*** The input

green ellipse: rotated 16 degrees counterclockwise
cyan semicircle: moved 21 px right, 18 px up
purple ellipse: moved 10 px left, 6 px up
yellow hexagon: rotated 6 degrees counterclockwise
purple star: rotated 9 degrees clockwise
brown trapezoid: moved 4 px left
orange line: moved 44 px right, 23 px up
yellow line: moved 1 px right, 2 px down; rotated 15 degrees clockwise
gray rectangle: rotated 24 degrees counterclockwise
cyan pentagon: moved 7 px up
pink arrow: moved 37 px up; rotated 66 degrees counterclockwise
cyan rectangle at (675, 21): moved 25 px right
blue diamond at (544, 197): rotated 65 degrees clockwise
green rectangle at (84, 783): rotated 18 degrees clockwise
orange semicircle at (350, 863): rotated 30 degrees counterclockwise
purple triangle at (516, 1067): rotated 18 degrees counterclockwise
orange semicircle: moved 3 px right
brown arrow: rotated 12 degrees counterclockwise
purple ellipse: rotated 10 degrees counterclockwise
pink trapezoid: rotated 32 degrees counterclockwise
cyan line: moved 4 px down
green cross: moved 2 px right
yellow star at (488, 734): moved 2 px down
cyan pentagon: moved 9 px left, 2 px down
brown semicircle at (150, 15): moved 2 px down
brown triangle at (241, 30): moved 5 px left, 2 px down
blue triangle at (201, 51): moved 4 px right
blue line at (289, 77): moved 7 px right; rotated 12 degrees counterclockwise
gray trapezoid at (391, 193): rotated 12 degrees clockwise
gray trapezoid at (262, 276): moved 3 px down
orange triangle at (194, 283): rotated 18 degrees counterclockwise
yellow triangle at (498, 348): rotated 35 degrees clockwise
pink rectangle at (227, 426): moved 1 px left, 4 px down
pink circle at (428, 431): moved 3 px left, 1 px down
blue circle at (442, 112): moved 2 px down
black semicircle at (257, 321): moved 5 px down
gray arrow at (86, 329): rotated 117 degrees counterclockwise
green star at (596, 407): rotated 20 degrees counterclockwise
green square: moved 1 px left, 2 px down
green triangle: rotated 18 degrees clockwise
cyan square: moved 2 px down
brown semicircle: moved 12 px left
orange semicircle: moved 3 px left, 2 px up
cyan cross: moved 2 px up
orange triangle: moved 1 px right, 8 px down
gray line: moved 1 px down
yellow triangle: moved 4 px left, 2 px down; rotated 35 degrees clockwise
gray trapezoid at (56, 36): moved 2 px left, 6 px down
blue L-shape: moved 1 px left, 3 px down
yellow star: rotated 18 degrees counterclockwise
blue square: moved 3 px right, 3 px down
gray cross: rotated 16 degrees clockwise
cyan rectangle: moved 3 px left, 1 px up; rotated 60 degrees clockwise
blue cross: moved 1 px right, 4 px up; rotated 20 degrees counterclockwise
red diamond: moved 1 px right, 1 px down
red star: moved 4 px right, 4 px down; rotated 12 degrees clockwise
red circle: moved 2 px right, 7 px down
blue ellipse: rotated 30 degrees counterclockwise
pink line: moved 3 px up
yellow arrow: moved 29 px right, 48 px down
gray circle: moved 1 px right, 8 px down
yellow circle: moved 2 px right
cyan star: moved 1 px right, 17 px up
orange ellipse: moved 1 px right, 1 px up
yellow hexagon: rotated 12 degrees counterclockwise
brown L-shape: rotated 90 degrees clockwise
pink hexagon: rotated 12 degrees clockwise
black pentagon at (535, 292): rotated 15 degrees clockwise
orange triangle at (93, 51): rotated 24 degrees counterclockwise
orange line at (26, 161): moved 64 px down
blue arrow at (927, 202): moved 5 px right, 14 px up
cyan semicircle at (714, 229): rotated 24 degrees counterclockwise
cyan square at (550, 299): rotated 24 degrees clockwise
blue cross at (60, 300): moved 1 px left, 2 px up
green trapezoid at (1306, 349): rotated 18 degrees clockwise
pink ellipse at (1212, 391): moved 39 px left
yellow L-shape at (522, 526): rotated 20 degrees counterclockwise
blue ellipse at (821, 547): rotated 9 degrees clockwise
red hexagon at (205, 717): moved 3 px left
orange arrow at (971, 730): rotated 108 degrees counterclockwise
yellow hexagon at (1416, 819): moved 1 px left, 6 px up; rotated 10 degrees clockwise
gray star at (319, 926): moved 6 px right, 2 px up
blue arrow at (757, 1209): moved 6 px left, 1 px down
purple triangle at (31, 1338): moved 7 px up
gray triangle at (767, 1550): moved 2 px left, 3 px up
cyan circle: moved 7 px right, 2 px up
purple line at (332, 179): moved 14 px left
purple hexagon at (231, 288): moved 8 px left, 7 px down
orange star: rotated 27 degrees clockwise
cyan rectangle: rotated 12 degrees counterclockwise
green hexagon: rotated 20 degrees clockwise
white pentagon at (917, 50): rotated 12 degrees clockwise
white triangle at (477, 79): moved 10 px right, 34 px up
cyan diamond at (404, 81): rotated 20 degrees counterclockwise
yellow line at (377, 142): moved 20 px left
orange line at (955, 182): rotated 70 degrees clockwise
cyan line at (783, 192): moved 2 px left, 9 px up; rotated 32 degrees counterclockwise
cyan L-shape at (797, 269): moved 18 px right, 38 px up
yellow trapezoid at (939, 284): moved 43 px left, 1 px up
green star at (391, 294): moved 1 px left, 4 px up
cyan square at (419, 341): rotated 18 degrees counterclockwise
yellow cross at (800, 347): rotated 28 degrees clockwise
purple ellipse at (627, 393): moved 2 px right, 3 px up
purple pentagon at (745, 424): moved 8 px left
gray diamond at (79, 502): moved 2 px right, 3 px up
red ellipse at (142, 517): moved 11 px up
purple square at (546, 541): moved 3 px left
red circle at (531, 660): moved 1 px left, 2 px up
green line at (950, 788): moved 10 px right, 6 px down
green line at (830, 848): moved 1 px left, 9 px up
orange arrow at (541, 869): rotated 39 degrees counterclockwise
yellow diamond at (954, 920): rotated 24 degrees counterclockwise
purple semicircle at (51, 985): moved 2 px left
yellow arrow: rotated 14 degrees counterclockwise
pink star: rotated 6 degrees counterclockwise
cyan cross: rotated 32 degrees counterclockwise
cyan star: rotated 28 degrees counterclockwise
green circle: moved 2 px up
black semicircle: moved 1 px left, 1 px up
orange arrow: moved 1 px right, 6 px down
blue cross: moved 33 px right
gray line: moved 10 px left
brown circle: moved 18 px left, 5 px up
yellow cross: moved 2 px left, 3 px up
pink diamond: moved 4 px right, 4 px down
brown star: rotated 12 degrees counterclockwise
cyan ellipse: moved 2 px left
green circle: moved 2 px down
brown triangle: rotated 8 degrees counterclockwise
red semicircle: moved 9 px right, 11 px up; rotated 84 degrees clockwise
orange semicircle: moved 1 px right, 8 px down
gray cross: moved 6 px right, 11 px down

******

:: Task brief ::
Every entry must be given again exactly as it reads.

:: Solution ::
green ellipse: rotated 16 degrees counterclockwise
cyan semicircle: moved 21 px right, 18 px up
purple ellipse: moved 10 px left, 6 px up
yellow hexagon: rotated 6 degrees counterclockwise
purple star: rotated 9 degrees clockwise
brown trapezoid: moved 4 px left
orange line: moved 44 px right, 23 px up
yellow line: moved 1 px right, 2 px down; rotated 15 degrees clockwise
gray rectangle: rotated 24 degrees counterclockwise
cyan pentagon: moved 7 px up
pink arrow: moved 37 px up; rotated 66 degrees counterclockwise
cyan rectangle at (675, 21): moved 25 px right
blue diamond at (544, 197): rotated 65 degrees clockwise
green rectangle at (84, 783): rotated 18 degrees clockwise
orange semicircle at (350, 863): rotated 30 degrees counterclockwise
purple triangle at (516, 1067): rotated 18 degrees counterclockwise
orange semicircle: moved 3 px right
brown arrow: rotated 12 degrees counterclockwise
purple ellipse: rotated 10 degrees counterclockwise
pink trapezoid: rotated 32 degrees counterclockwise
cyan line: moved 4 px down
green cross: moved 2 px right
yellow star at (488, 734): moved 2 px down
cyan pentagon: moved 9 px left, 2 px down
brown semicircle at (150, 15): moved 2 px down
brown triangle at (241, 30): moved 5 px left, 2 px down
blue triangle at (201, 51): moved 4 px right
blue line at (289, 77): moved 7 px right; rotated 12 degrees counterclockwise
gray trapezoid at (391, 193): rotated 12 degrees clockwise
gray trapezoid at (262, 276): moved 3 px down
orange triangle at (194, 283): rotated 18 degrees counterclockwise
yellow triangle at (498, 348): rotated 35 degrees clockwise
pink rectangle at (227, 426): moved 1 px left, 4 px down
pink circle at (428, 431): moved 3 px left, 1 px down
blue circle at (442, 112): moved 2 px down
black semicircle at (257, 321): moved 5 px down
gray arrow at (86, 329): rotated 117 degrees counterclockwise
green star at (596, 407): rotated 20 degrees counterclockwise
green square: moved 1 px left, 2 px down
green triangle: rotated 18 degrees clockwise
cyan square: moved 2 px down
brown semicircle: moved 12 px left
orange semicircle: moved 3 px left, 2 px up
cyan cross: moved 2 px up
orange triangle: moved 1 px right, 8 px down
gray line: moved 1 px down
yellow triangle: moved 4 px left, 2 px down; rotated 35 degrees clockwise
gray trapezoid at (56, 36): moved 2 px left, 6 px down
blue L-shape: moved 1 px left, 3 px down
yellow star: rotated 18 degrees counterclockwise
blue square: moved 3 px right, 3 px down
gray cross: rotated 16 degrees clockwise
cyan rectangle: moved 3 px left, 1 px up; rotated 60 degrees clockwise
blue cross: moved 1 px right, 4 px up; rotated 20 degrees counterclockwise
red diamond: moved 1 px right, 1 px down
red star: moved 4 px right, 4 px down; rotated 12 degrees clockwise
red circle: moved 2 px right, 7 px down
blue ellipse: rotated 30 degrees counterclockwise
pink line: moved 3 px up
yellow arrow: moved 29 px right, 48 px down
gray circle: moved 1 px right, 8 px down
yellow circle: moved 2 px right
cyan star: moved 1 px right, 17 px up
orange ellipse: moved 1 px right, 1 px up
yellow hexagon: rotated 12 degrees counterclockwise
brown L-shape: rotated 90 degrees clockwise
pink hexagon: rotated 12 degrees clockwise
black pentagon at (535, 292): rotated 15 degrees clockwise
orange triangle at (93, 51): rotated 24 degrees counterclockwise
orange line at (26, 161): moved 64 px down
blue arrow at (927, 202): moved 5 px right, 14 px up
cyan semicircle at (714, 229): rotated 24 degrees counterclockwise
cyan square at (550, 299): rotated 24 degrees clockwise
blue cross at (60, 300): moved 1 px left, 2 px up
green trapezoid at (1306, 349): rotated 18 degrees clockwise
pink ellipse at (1212, 391): moved 39 px left
yellow L-shape at (522, 526): rotated 20 degrees counterclockwise
blue ellipse at (821, 547): rotated 9 degrees clockwise
red hexagon at (205, 717): moved 3 px left
orange arrow at (971, 730): rotated 108 degrees counterclockwise
yellow hexagon at (1416, 819): moved 1 px left, 6 px up; rotated 10 degrees clockwise
gray star at (319, 926): moved 6 px right, 2 px up
blue arrow at (757, 1209): moved 6 px left, 1 px down
purple triangle at (31, 1338): moved 7 px up
gray triangle at (767, 1550): moved 2 px left, 3 px up
cyan circle: moved 7 px right, 2 px up
purple line at (332, 179): moved 14 px left
purple hexagon at (231, 288): moved 8 px left, 7 px down
orange star: rotated 27 degrees clockwise
cyan rectangle: rotated 12 degrees counterclockwise
green hexagon: rotated 20 degrees clockwise
white pentagon at (917, 50): rotated 12 degrees clockwise
white triangle at (477, 79): moved 10 px right, 34 px up
cyan diamond at (404, 81): rotated 20 degrees counterclockwise
yellow line at (377, 142): moved 20 px left
orange line at (955, 182): rotated 70 degrees clockwise
cyan line at (783, 192): moved 2 px left, 9 px up; rotated 32 degrees counterclockwise
cyan L-shape at (797, 269): moved 18 px right, 38 px up
yellow trapezoid at (939, 284): moved 43 px left, 1 px up
green star at (391, 294): moved 1 px left, 4 px up
cyan square at (419, 341): rotated 18 degrees counterclockwise
yellow cross at (800, 347): rotated 28 degrees clockwise
purple ellipse at (627, 393): moved 2 px right, 3 px up
purple pentagon at (745, 424): moved 8 px left
gray diamond at (79, 502): moved 2 px right, 3 px up
red ellipse at (142, 517): moved 11 px up
purple square at (546, 541): moved 3 px left
red circle at (531, 660): moved 1 px left, 2 px up
green line at (950, 788): moved 10 px right, 6 px down
green line at (830, 848): moved 1 px left, 9 px up
orange arrow at (541, 869): rotated 39 degrees counterclockwise
yellow diamond at (954, 920): rotated 24 degrees counterclockwise
purple semicircle at (51, 985): moved 2 px left
yellow arrow: rotated 14 degrees counterclockwise
pink star: rotated 6 degrees counterclockwise
cyan cross: rotated 32 degrees counterclockwise
cyan star: rotated 28 degrees counterclockwise
green circle: moved 2 px up
black semicircle: moved 1 px left, 1 px up
orange arrow: moved 1 px right, 6 px down
blue cross: moved 33 px right
gray line: moved 10 px left
brown circle: moved 18 px left, 5 px up
yellow cross: moved 2 px left, 3 px up
pink diamond: moved 4 px right, 4 px down
brown star: rotated 12 degrees counterclockwise
cyan ellipse: moved 2 px left
green circle: moved 2 px down
brown triangle: rotated 8 degrees counterclockwise
red semicircle: moved 9 px right, 11 px up; rotated 84 degrees clockwise
orange semicircle: moved 1 px right, 8 px down
gray cross: moved 6 px right, 11 px down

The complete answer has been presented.